**Coordinate-based change listings:**
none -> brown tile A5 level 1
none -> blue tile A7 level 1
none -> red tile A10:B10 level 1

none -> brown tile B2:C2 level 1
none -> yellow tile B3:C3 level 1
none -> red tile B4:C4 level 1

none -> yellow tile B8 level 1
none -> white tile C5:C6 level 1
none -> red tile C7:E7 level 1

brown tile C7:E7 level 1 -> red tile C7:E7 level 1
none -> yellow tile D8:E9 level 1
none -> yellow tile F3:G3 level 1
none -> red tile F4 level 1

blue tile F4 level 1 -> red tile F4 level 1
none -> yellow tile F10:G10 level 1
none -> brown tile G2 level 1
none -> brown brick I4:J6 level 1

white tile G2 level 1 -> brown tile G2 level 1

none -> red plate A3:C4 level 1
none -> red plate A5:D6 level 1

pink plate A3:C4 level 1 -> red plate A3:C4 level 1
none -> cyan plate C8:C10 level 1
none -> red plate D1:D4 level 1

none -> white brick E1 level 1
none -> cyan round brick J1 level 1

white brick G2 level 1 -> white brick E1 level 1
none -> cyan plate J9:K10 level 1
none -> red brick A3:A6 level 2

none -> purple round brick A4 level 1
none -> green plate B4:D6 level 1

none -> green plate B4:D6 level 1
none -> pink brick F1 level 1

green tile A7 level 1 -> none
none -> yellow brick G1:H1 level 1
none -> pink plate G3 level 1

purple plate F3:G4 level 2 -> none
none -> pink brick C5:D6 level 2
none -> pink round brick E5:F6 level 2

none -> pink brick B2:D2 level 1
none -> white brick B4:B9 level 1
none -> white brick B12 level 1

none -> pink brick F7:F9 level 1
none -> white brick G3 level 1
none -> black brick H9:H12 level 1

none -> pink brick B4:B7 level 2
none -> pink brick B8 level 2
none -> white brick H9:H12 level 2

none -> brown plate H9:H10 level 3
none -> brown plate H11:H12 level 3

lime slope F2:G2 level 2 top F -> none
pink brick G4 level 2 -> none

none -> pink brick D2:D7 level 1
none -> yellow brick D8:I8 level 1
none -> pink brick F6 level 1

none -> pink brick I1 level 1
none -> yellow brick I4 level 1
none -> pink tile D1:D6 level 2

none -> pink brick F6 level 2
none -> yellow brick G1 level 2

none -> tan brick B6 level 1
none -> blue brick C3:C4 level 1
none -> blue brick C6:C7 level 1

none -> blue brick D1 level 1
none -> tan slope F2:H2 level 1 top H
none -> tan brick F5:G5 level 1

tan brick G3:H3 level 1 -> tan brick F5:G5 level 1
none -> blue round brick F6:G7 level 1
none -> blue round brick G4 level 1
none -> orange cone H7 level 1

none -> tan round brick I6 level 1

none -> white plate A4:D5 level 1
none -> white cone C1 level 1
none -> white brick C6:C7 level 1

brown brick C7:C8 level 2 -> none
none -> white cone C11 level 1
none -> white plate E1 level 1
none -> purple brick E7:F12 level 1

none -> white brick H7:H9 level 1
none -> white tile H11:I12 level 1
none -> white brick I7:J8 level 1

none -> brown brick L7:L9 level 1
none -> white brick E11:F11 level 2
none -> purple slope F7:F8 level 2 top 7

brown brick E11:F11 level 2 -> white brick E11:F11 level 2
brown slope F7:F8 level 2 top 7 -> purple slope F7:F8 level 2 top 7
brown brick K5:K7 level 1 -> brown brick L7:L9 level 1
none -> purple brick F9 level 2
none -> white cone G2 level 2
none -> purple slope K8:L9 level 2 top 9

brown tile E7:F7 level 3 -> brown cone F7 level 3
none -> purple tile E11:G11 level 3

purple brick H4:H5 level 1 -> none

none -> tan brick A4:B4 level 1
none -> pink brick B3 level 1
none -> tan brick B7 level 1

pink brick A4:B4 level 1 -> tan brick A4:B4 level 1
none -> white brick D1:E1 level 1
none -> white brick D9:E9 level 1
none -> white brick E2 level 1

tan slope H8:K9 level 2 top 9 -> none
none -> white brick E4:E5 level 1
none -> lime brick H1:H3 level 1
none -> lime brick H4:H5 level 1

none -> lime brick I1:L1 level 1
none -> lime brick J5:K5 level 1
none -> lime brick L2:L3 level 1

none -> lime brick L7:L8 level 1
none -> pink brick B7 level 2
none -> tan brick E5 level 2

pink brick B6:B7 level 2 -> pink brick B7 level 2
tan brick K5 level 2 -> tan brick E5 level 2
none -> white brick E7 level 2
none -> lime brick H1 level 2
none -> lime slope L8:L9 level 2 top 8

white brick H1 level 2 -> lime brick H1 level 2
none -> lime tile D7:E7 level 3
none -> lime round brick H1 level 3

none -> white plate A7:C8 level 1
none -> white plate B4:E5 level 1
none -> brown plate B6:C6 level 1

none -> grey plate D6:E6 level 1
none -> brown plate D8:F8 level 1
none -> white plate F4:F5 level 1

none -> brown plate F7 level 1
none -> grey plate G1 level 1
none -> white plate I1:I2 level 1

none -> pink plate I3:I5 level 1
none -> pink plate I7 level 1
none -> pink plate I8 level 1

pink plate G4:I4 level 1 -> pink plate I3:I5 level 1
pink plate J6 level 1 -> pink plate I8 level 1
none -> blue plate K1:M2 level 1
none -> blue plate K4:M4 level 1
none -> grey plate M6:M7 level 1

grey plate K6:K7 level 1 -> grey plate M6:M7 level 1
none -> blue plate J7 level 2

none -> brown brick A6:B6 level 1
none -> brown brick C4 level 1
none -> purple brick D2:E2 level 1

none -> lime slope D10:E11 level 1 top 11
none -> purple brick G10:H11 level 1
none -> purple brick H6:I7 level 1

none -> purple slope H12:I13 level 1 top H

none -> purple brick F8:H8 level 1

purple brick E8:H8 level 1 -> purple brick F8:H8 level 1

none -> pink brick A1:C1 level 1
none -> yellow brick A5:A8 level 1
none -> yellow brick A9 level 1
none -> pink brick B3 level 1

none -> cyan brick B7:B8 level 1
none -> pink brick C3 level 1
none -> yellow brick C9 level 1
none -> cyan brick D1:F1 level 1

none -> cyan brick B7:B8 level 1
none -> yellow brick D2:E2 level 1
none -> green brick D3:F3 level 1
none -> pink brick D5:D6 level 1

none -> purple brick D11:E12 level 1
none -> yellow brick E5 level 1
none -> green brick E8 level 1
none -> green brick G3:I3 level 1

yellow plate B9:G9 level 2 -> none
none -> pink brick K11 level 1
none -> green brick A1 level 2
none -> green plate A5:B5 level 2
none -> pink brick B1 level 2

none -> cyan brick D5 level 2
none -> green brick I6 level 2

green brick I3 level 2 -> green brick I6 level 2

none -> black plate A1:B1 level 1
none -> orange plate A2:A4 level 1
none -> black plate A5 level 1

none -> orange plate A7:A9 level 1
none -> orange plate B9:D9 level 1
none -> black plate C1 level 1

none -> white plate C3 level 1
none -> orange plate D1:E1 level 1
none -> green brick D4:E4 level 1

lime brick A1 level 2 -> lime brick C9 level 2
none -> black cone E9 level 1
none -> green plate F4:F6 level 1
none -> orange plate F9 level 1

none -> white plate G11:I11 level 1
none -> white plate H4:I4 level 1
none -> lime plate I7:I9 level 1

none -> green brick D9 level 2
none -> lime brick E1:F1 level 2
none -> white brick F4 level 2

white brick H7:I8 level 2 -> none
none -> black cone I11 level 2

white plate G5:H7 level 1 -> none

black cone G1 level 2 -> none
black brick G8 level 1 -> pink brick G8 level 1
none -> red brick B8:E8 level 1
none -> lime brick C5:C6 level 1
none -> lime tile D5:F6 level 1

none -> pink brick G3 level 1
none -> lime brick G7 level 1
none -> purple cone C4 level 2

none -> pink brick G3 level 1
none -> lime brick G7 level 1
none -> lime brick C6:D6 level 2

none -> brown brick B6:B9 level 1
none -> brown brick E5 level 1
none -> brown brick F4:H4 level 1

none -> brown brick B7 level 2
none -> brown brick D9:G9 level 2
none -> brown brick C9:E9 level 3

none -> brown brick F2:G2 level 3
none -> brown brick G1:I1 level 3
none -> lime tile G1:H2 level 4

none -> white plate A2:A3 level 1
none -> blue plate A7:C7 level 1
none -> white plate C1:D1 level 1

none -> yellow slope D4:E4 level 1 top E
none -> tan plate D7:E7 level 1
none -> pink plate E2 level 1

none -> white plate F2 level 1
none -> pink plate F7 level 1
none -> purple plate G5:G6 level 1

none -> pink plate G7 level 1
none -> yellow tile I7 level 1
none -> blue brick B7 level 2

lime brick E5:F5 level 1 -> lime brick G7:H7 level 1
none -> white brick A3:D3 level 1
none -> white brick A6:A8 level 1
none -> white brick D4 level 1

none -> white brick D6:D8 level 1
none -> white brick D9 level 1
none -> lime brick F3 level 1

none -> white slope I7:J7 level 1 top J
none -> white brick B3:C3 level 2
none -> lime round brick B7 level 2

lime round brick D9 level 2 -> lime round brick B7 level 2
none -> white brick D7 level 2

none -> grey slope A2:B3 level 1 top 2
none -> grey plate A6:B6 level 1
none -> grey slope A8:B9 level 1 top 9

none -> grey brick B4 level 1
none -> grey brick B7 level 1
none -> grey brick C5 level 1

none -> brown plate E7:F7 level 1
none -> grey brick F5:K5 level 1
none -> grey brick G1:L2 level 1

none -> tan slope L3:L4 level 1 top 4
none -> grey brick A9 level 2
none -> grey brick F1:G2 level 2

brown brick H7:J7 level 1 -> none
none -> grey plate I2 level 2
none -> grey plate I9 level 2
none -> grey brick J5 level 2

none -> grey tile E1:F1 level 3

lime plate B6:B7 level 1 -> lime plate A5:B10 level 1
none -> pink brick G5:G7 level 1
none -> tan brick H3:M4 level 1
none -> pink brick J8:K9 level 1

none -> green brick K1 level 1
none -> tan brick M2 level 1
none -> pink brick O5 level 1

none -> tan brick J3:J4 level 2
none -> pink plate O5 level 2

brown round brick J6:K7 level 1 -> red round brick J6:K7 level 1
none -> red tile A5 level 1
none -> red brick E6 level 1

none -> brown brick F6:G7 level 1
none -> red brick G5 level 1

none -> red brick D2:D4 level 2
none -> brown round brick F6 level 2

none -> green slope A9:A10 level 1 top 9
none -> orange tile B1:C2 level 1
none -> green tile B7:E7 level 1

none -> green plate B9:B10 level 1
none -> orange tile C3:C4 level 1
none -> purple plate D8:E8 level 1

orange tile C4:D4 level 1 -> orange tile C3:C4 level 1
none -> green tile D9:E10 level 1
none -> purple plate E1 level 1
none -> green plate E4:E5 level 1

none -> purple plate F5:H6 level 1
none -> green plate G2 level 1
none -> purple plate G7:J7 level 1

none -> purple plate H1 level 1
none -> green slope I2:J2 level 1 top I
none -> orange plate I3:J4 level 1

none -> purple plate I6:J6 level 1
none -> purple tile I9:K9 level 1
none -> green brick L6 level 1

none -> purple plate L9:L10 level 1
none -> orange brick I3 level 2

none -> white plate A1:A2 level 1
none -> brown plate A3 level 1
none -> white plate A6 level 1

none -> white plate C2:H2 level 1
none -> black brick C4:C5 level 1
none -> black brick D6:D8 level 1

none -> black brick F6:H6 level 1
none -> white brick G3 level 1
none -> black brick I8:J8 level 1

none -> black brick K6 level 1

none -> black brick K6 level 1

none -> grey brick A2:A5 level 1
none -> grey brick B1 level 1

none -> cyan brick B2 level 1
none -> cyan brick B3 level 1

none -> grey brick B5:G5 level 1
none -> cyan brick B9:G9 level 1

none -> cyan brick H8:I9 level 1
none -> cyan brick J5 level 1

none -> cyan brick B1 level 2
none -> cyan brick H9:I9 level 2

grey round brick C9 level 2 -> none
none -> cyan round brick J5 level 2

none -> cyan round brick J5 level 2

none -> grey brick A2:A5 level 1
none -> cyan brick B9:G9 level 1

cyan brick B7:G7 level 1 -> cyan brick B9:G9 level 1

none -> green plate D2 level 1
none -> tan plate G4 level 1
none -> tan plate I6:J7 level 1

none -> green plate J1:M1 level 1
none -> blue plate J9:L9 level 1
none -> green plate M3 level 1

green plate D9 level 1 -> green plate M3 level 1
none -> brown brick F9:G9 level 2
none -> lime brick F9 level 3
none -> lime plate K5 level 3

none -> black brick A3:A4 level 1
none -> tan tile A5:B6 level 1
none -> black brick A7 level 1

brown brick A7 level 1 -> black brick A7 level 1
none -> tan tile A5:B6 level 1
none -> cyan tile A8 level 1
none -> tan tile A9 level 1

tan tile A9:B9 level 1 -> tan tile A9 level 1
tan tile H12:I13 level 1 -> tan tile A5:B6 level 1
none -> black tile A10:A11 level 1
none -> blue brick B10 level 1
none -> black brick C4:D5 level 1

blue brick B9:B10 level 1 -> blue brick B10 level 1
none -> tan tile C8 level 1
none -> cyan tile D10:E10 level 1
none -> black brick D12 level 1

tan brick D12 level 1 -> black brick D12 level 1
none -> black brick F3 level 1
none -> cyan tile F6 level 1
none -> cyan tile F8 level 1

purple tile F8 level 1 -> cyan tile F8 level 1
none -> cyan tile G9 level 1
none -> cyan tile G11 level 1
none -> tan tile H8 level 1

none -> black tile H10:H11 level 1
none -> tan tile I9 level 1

**WORK ITEM:** Look through the data above and return exactly the lines from the one that contains "none -> cyan plate J9:K10 level 1" to the one that contains "none -> white brick H7:H9 level 1", inclusive, with nothing else.

**SOLUTION TO THIS TASK:**
none -> cyan plate J9:K10 level 1
none -> red brick A3:A6 level 2

none -> purple round brick A4 level 1
none -> green plate B4:D6 level 1

none -> green plate B4:D6 level 1
none -> pink brick F1 level 1

green tile A7 level 1 -> none
none -> yellow brick G1:H1 level 1
none -> pink plate G3 level 1

purple plate F3:G4 level 2 -> none
none -> pink brick C5:D6 level 2
none -> pink round brick E5:F6 level 2

none -> pink brick B2:D2 level 1
none -> white brick B4:B9 level 1
none -> white brick B12 level 1

none -> pink brick F7:F9 level 1
none -> white brick G3 level 1
none -> black brick H9:H12 level 1

none -> pink brick B4:B7 level 2
none -> pink brick B8 level 2
none -> white brick H9:H12 level 2

none -> brown plate H9:H10 level 3
none -> brown plate H11:H12 level 3

lime slope F2:G2 level 2 top F -> none
pink brick G4 level 2 -> none

none -> pink brick D2:D7 level 1
none -> yellow brick D8:I8 level 1
none -> pink brick F6 level 1

none -> pink brick I1 level 1
none -> yellow brick I4 level 1
none -> pink tile D1:D6 level 2

none -> pink brick F6 level 2
none -> yellow brick G1 level 2

none -> tan brick B6 level 1
none -> blue brick C3:C4 level 1
none -> blue brick C6:C7 level 1

none -> blue brick D1 level 1
none -> tan slope F2:H2 level 1 top H
none -> tan brick F5:G5 level 1

tan brick G3:H3 level 1 -> tan brick F5:G5 level 1
none -> blue round brick F6:G7 level 1
none -> blue round brick G4 level 1
none -> orange cone H7 level 1

none -> tan round brick I6 level 1

none -> white plate A4:D5 level 1
none -> white cone C1 level 1
none -> white brick C6:C7 level 1

brown brick C7:C8 level 2 -> none
none -> white cone C11 level 1
none -> white plate E1 level 1
none -> purple brick E7:F12 level 1

none -> white brick H7:H9 level 1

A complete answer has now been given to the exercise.